BEGIN Recorded data
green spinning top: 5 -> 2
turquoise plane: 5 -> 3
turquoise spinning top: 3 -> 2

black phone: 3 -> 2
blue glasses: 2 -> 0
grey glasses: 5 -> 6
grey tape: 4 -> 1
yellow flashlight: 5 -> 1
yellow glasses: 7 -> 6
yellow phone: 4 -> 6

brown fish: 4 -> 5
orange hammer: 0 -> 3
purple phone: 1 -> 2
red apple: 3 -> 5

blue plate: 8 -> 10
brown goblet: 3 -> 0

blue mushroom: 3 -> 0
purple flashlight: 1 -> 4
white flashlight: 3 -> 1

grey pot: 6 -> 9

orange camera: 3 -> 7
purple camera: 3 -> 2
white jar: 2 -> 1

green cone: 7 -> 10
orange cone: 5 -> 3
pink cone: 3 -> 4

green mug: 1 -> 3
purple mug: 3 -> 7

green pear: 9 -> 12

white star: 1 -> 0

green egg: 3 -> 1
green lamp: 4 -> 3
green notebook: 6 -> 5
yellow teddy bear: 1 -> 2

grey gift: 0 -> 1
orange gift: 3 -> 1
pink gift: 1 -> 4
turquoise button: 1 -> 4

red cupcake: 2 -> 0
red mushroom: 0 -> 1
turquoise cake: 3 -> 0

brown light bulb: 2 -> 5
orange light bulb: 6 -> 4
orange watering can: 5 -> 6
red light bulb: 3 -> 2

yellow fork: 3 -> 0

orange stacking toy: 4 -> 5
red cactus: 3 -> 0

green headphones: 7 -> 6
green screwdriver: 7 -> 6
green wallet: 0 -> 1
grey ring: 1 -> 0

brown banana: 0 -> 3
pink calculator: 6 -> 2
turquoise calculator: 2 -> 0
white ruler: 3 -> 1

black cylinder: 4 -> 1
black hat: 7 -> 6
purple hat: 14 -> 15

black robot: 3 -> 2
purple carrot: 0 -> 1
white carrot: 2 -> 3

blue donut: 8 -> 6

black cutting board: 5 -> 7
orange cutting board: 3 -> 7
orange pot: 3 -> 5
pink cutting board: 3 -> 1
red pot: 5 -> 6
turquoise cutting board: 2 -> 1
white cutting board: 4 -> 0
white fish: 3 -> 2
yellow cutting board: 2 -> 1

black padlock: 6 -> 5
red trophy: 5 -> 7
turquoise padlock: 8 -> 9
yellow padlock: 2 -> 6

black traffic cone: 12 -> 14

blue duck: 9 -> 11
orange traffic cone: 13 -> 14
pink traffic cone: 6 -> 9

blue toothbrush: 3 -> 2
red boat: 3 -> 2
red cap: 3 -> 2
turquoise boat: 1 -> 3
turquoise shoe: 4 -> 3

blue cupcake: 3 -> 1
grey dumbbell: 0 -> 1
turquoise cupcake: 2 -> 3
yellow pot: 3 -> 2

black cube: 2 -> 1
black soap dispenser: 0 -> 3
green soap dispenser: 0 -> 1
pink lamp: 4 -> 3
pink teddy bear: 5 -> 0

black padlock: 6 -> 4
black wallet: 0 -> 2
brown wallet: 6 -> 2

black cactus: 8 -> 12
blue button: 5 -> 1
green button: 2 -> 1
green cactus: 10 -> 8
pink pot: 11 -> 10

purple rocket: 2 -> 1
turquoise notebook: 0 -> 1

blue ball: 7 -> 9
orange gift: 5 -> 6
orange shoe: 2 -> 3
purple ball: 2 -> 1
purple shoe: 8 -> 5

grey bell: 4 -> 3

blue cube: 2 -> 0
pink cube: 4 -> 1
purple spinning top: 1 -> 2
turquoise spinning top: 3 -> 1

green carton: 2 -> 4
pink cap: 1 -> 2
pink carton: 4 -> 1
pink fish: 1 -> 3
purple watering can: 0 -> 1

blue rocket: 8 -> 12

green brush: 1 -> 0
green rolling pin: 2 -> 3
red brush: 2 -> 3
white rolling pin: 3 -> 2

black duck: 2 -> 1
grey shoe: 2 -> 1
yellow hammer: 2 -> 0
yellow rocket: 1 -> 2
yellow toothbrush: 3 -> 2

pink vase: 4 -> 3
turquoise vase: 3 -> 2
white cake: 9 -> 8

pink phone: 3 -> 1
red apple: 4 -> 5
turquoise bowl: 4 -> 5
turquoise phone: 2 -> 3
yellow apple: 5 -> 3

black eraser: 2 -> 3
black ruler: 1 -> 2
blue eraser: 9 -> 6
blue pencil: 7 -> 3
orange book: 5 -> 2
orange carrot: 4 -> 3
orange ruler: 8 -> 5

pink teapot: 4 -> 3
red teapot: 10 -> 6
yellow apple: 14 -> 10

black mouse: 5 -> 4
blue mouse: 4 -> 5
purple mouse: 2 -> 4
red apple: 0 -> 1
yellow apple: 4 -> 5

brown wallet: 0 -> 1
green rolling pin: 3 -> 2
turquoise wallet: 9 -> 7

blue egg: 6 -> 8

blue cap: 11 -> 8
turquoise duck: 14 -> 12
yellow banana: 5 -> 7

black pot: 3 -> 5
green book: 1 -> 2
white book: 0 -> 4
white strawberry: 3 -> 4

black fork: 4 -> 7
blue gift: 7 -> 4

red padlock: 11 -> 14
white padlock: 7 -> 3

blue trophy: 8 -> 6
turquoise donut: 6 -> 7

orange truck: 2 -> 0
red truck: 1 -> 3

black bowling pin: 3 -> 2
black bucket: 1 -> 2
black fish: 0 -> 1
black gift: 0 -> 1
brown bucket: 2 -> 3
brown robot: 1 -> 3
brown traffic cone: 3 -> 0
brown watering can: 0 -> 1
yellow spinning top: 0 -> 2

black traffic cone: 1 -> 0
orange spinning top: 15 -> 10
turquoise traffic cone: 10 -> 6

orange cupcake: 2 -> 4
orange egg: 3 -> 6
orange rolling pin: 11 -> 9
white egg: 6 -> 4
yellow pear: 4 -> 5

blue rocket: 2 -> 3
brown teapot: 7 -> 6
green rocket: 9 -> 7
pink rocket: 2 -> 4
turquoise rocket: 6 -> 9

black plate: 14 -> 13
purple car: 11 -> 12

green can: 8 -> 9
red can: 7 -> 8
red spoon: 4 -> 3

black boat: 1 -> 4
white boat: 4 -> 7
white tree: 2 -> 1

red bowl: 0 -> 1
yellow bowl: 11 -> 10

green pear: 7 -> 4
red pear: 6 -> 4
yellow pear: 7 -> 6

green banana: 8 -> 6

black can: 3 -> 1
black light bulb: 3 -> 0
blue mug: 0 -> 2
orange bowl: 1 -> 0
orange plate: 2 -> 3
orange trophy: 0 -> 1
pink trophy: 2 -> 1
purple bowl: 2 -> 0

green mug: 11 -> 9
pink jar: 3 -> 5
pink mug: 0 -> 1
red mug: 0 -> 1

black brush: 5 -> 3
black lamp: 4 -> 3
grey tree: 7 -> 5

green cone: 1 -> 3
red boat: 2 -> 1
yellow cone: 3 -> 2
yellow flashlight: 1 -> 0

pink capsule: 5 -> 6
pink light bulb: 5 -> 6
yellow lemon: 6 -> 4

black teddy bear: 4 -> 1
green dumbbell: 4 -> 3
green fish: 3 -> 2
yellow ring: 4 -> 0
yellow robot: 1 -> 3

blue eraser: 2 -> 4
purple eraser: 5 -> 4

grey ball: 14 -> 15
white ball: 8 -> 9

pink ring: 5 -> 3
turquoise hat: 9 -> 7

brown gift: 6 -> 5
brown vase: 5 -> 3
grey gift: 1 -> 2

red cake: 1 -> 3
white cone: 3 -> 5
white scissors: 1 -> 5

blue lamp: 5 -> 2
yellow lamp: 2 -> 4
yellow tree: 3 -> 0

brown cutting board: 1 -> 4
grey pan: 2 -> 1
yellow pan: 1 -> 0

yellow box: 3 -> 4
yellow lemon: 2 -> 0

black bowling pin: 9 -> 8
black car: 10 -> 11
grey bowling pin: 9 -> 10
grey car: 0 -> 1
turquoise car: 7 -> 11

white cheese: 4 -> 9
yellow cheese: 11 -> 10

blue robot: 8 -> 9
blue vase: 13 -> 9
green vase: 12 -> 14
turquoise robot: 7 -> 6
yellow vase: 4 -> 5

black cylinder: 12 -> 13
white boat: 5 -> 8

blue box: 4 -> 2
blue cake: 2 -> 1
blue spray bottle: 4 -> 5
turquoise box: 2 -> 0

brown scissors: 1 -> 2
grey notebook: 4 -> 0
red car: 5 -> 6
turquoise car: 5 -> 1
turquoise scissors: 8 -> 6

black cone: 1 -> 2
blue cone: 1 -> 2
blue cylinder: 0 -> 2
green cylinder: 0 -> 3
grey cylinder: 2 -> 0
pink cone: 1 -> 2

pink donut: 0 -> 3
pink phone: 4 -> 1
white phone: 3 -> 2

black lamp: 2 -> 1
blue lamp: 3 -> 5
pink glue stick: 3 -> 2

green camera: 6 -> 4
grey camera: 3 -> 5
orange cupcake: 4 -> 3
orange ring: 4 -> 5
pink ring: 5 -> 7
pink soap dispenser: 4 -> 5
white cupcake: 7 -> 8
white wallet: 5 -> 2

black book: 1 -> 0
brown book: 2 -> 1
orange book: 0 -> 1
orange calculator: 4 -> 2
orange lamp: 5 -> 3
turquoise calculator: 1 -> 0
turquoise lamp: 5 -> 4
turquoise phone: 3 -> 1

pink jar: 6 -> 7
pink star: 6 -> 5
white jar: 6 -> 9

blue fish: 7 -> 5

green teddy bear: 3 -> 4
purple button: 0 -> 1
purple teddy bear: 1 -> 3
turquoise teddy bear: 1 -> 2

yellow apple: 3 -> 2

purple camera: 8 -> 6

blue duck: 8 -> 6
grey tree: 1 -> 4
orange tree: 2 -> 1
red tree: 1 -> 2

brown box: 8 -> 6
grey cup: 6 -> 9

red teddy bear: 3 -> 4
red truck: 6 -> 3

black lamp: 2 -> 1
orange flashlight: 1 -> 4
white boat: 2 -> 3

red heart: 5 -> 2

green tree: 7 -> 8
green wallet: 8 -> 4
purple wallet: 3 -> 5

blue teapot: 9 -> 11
END Recorded data
# [Assignment]
The response must repeat exactly the lines from the top of the material through the line containing "black cutting board: 5 -> 7", both included, with no other output.

# [Finished task]
green spinning top: 5 -> 2
turquoise plane: 5 -> 3
turquoise spinning top: 3 -> 2

black phone: 3 -> 2
blue glasses: 2 -> 0
grey glasses: 5 -> 6
grey tape: 4 -> 1
yellow flashlight: 5 -> 1
yellow glasses: 7 -> 6
yellow phone: 4 -> 6

brown fish: 4 -> 5
orange hammer: 0 -> 3
purple phone: 1 -> 2
red apple: 3 -> 5

blue plate: 8 -> 10
brown goblet: 3 -> 0

blue mushroom: 3 -> 0
purple flashlight: 1 -> 4
white flashlight: 3 -> 1

grey pot: 6 -> 9

orange camera: 3 -> 7
purple camera: 3 -> 2
white jar: 2 -> 1

green cone: 7 -> 10
orange cone: 5 -> 3
pink cone: 3 -> 4

green mug: 1 -> 3
purple mug: 3 -> 7

green pear: 9 -> 12

white star: 1 -> 0

green egg: 3 -> 1
green lamp: 4 -> 3
green notebook: 6 -> 5
yellow teddy bear: 1 -> 2

grey gift: 0 -> 1
orange gift: 3 -> 1
pink gift: 1 -> 4
turquoise button: 1 -> 4

red cupcake: 2 -> 0
red mushroom: 0 -> 1
turquoise cake: 3 -> 0

brown light bulb: 2 -> 5
orange light bulb: 6 -> 4
orange watering can: 5 -> 6
red light bulb: 3 -> 2

yellow fork: 3 -> 0

orange stacking toy: 4 -> 5
red cactus: 3 -> 0

green headphones: 7 -> 6
green screwdriver: 7 -> 6
green wallet: 0 -> 1
grey ring: 1 -> 0

brown banana: 0 -> 3
pink calculator: 6 -> 2
turquoise calculator: 2 -> 0
white ruler: 3 -> 1

black cylinder: 4 -> 1
black hat: 7 -> 6
purple hat: 14 -> 15

black robot: 3 -> 2
purple carrot: 0 -> 1
white carrot: 2 -> 3

blue donut: 8 -> 6

black cutting board: 5 -> 7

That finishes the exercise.